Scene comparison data
..........

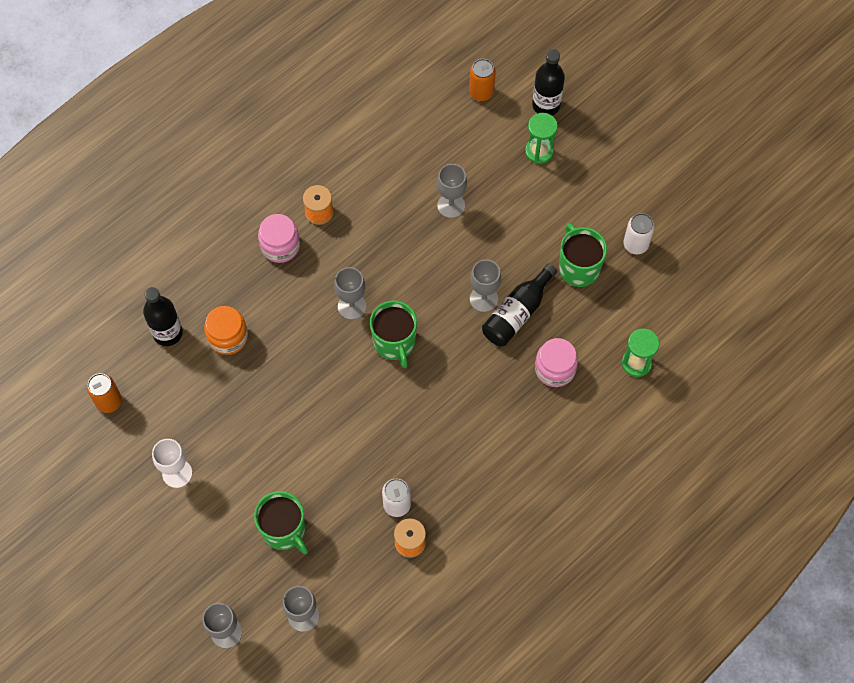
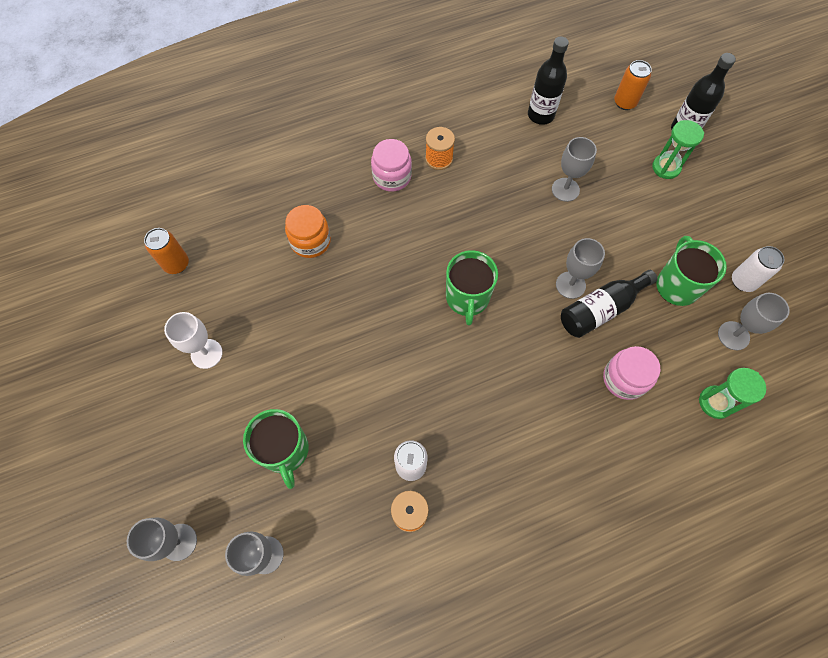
camera: 20 degrees right, 0 degrees up
black bottle [143,287,183,346] -> black bottle moved to [528,37,569,125]
grey goblet [334,267,366,320] -> grey goblet moved to [718,293,790,350]

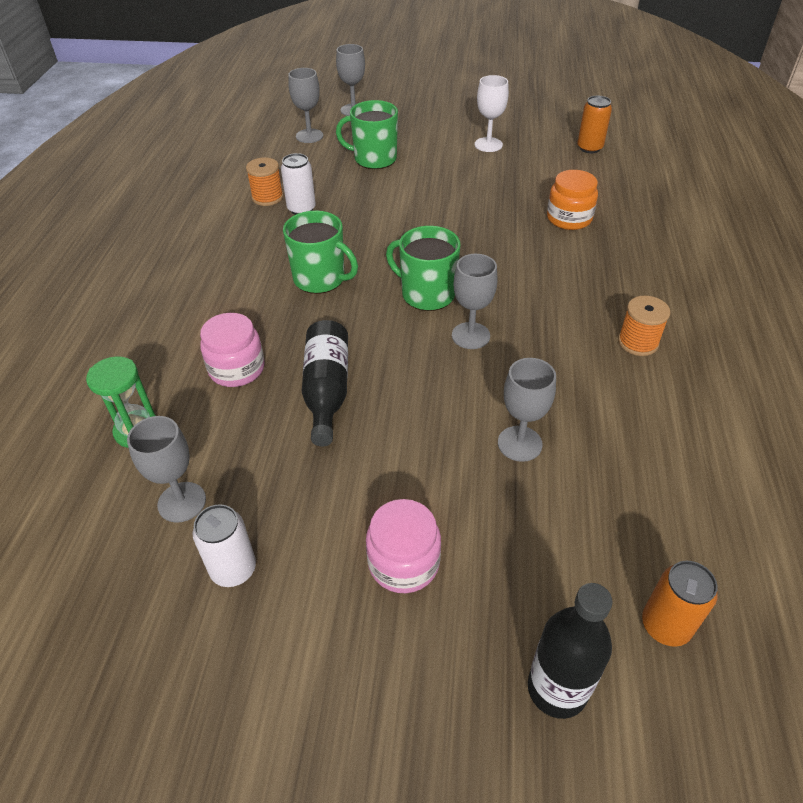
camera: 120 degrees right, 20 degrees down
pink jar [371,139,412,192] -> pink jar moved to [366,499,441,593]
black bottle [528,37,569,125] -> none
grey goblet [556,238,605,299] -> grey goblet moved to [452,254,497,349]
green hourglass [652,120,704,179] -> none
green mug [656,236,727,306] -> green mug moved to [283,211,358,294]

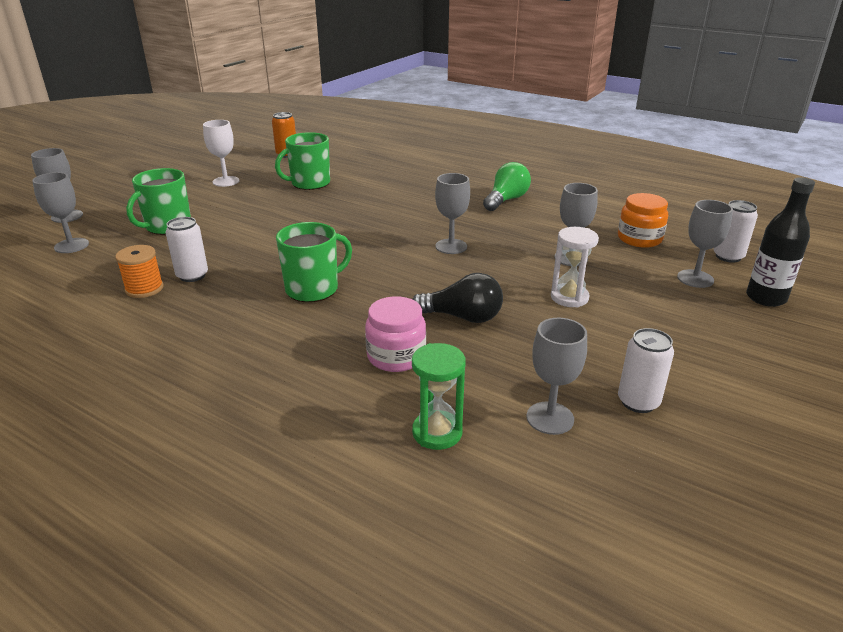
camera: 65 degrees left, 15 degrees down
black bottle [302,320,348,446] -> black light bulb [412,273,503,323]
pink jar [366,499,441,593] -> none
green mug [386,226,461,311] -> green mug moved to [275,132,330,190]
orange jar [547,170,598,230] -> orange jar moved to [618,193,668,248]
orange spool [618,296,671,356] -> green light bulb [483,162,531,211]
orange can [642,561,718,647] -> white can [714,200,758,263]
none -> white hourglass [551,227,599,308]
none -> grey goblet [677,200,733,288]

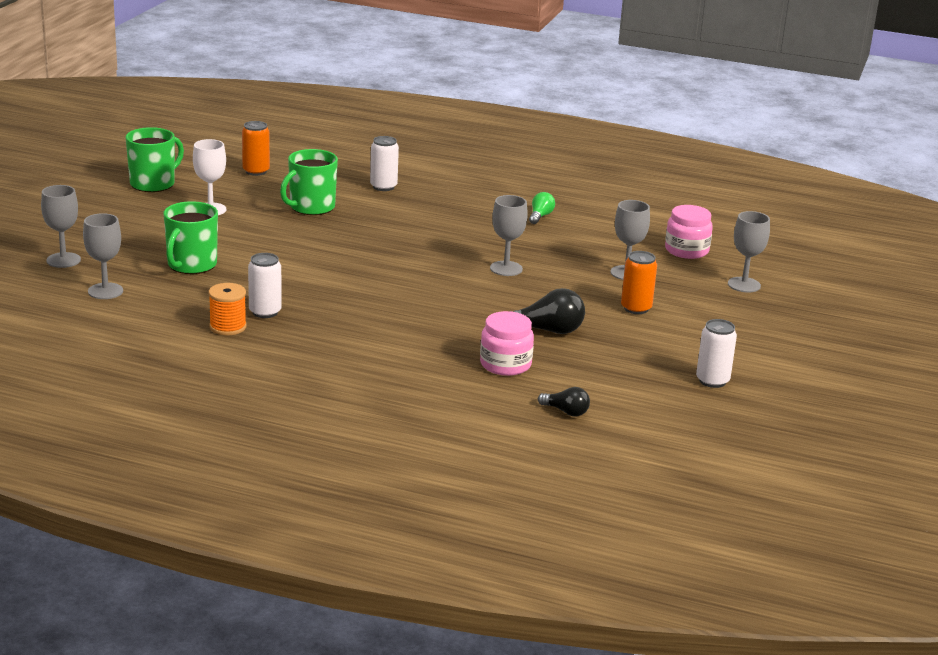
camera: 15 degrees left, 5 degrees down
green mug [276,222,352,302] -> green mug moved to [125,127,184,192]
green hourglass [412,343,466,450] -> black light bulb [538,387,590,417]
green light bulb [483,162,531,211] -> green light bulb [529,192,555,224], size x0.59
grey goblet [527,318,587,435] -> none
white hourglass [551,227,599,308] -> orange can [621,251,657,314]
orange jar [618,193,668,248] -> pink jar [665,205,713,259]
white can [714,200,758,263] -> white can moved to [370,136,399,191]
black bottle [746,177,815,307] -> none

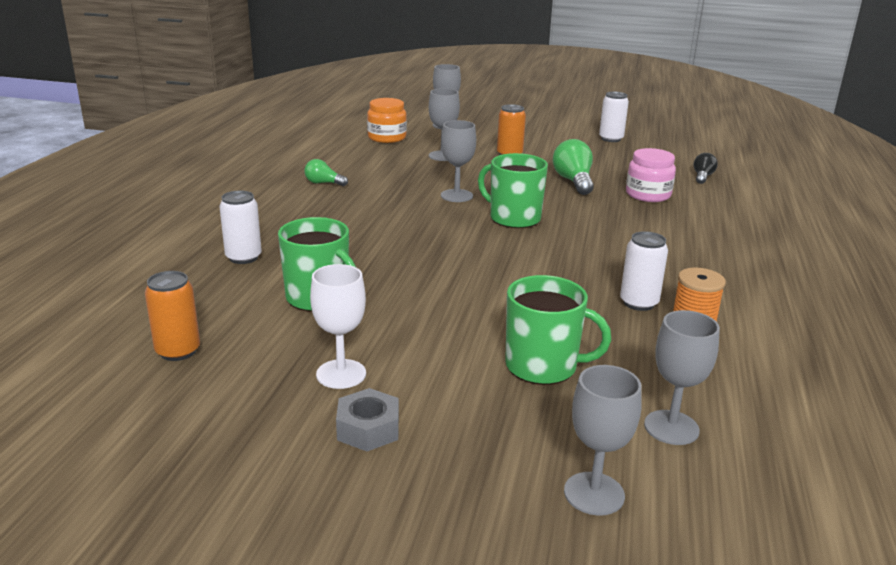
camera: 95 degrees left, 0 degrees up
green mug [125,127,184,192] -> green mug moved to [478,153,548,228]
black light bulb [510,288,585,334] -> green light bulb [553,139,594,195]
pink jar [665,205,713,259] -> orange jar [367,98,407,143]
none -> grey nut [336,388,399,452]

..........

Output, exactly and with no other text, the line that contains "black light bulb [510,288,585,334]" and all lines from there to the end of the records.

* [Answer]
black light bulb [510,288,585,334] -> green light bulb [553,139,594,195]
pink jar [665,205,713,259] -> orange jar [367,98,407,143]
none -> grey nut [336,388,399,452]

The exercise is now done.